=== Records shown ===

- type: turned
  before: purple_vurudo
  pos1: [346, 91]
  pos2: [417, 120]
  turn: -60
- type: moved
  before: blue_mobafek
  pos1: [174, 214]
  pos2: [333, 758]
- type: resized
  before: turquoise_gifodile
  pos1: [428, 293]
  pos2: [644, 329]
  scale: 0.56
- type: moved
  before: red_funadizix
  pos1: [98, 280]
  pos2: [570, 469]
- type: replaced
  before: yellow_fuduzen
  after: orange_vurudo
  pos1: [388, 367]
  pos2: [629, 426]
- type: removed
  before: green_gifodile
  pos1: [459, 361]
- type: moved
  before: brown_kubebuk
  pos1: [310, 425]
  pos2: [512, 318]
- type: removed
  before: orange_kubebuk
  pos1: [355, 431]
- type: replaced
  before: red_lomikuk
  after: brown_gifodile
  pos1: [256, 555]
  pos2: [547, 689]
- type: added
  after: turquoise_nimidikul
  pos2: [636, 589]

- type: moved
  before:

===

◆ Task: Every line of the listing that includes "after" must be shown.

◆ Completed task:
  after: orange_vurudo
  after: brown_gifodile
  after: turquoise_nimidikul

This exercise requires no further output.